INPUT RECORDS:

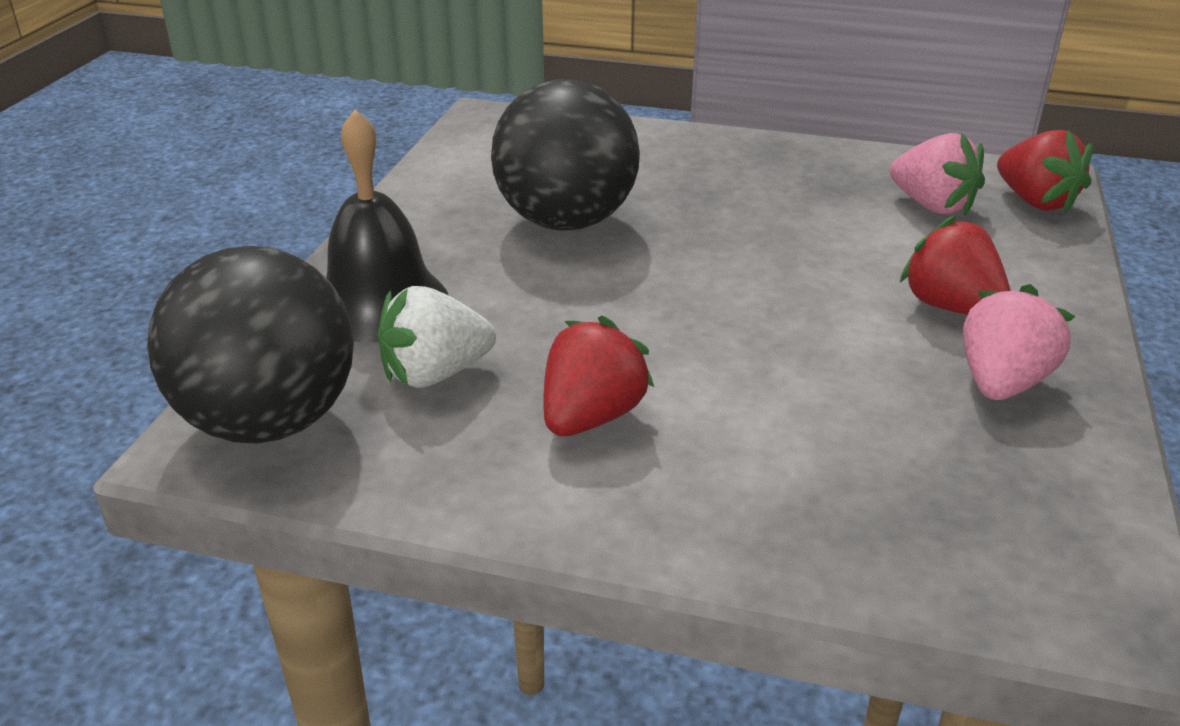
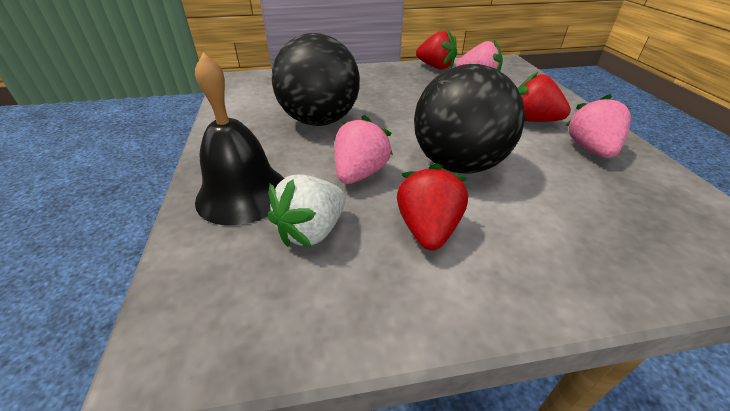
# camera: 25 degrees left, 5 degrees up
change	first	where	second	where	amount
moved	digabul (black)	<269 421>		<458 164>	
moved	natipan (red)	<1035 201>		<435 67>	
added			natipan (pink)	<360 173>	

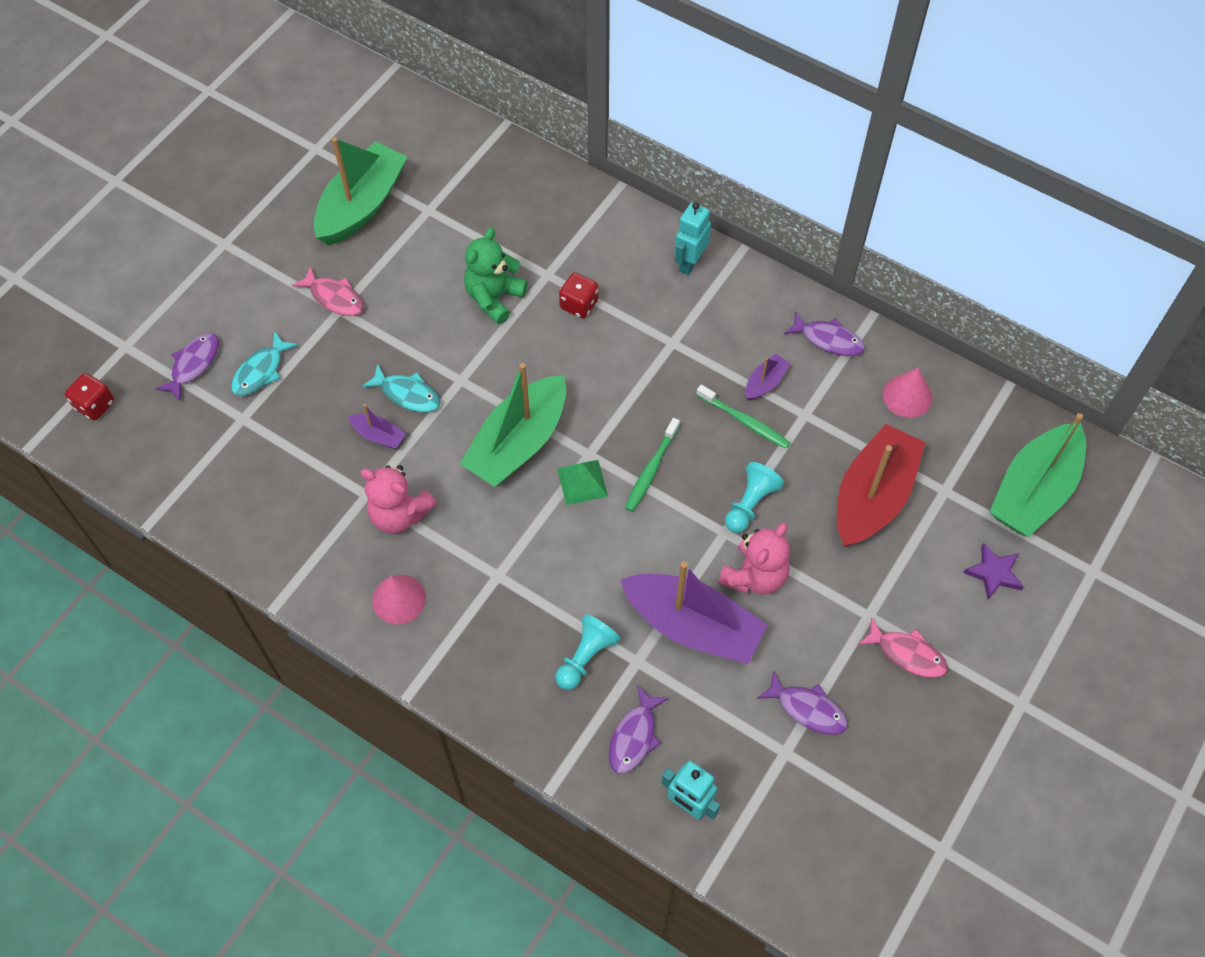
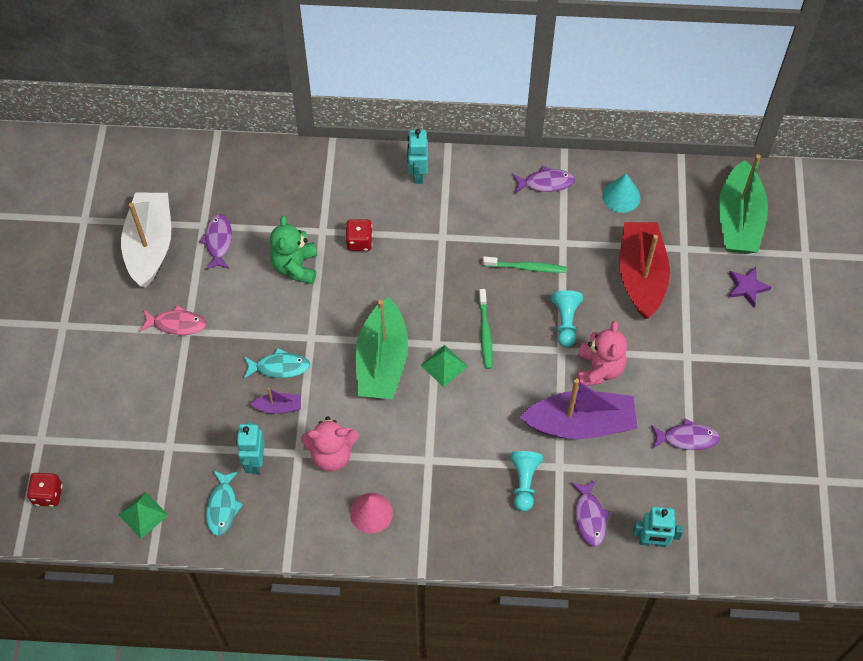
# camera: 30 degrees left, 0 degrees up
change	first	where	second	where	amount
moved	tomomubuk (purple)	<193 365>		<218 241>	
moved	tomomubuk (turquoise)	<260 371>		<222 507>	
recoloured	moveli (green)	<362 205>	moveli (white)	<150 246>	
removed	moveli (purple)	<765 383>			
removed	tomomubuk (pink)	<907 654>			
recoloured	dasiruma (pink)	<907 396>	dasiruma (turquoise)	<621 196>	
added			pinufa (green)	<143 515>	
added			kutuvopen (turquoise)	<254 461>	

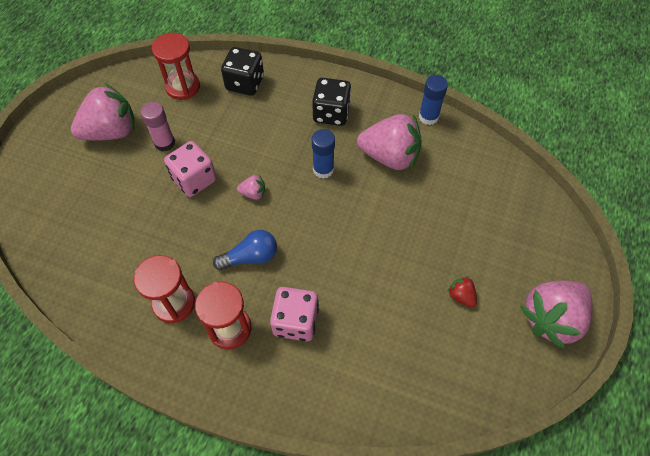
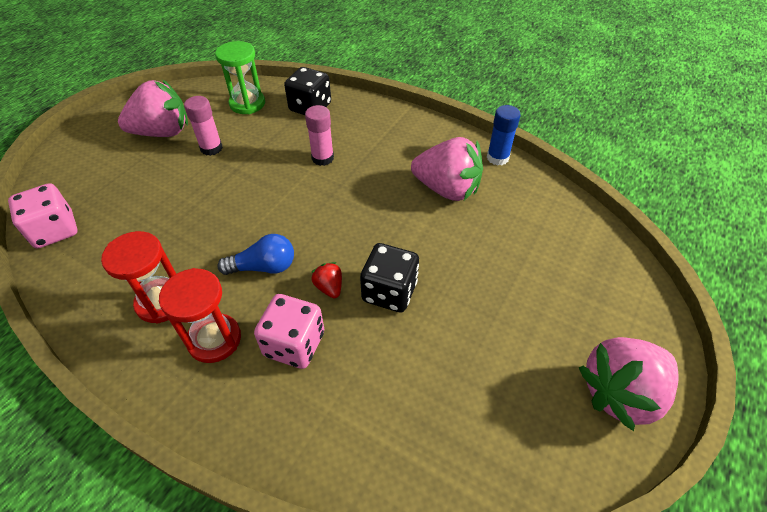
# camera: 10 degrees right, 10 degrees down
change	first	where	second	where	amount
recoloured	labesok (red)	<183 87>	labesok (green)	<247 104>	
moved	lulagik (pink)	<194 179>		<55 230>	
removed	natipan (pink)	<253 193>			
moved	lulagik (black)	<331 113>		<389 292>	
removed	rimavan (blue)	<323 169>			
moved	natipan (red)	<461 296>		<329 287>	
added			rimavan (pink)	<322 158>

TASK DIRECTIONS: Give the listing again exactly, but omit each image.

SOLUTION TO THE EXERCISE:
# camera: 25 degrees left, 5 degrees up
change	first	where	second	where	amount
moved	digabul (black)	<269 421>		<458 164>	
moved	natipan (red)	<1035 201>		<435 67>	
added			natipan (pink)	<360 173>	

# camera: 30 degrees left, 0 degrees up
change	first	where	second	where	amount
moved	tomomubuk (purple)	<193 365>		<218 241>	
moved	tomomubuk (turquoise)	<260 371>		<222 507>	
recoloured	moveli (green)	<362 205>	moveli (white)	<150 246>	
removed	moveli (purple)	<765 383>			
removed	tomomubuk (pink)	<907 654>			
recoloured	dasiruma (pink)	<907 396>	dasiruma (turquoise)	<621 196>	
added			pinufa (green)	<143 515>	
added			kutuvopen (turquoise)	<254 461>	

# camera: 10 degrees right, 10 degrees down
change	first	where	second	where	amount
recoloured	labesok (red)	<183 87>	labesok (green)	<247 104>	
moved	lulagik (pink)	<194 179>		<55 230>	
removed	natipan (pink)	<253 193>			
moved	lulagik (black)	<331 113>		<389 292>	
removed	rimavan (blue)	<323 169>			
moved	natipan (red)	<461 296>		<329 287>	
added			rimavan (pink)	<322 158>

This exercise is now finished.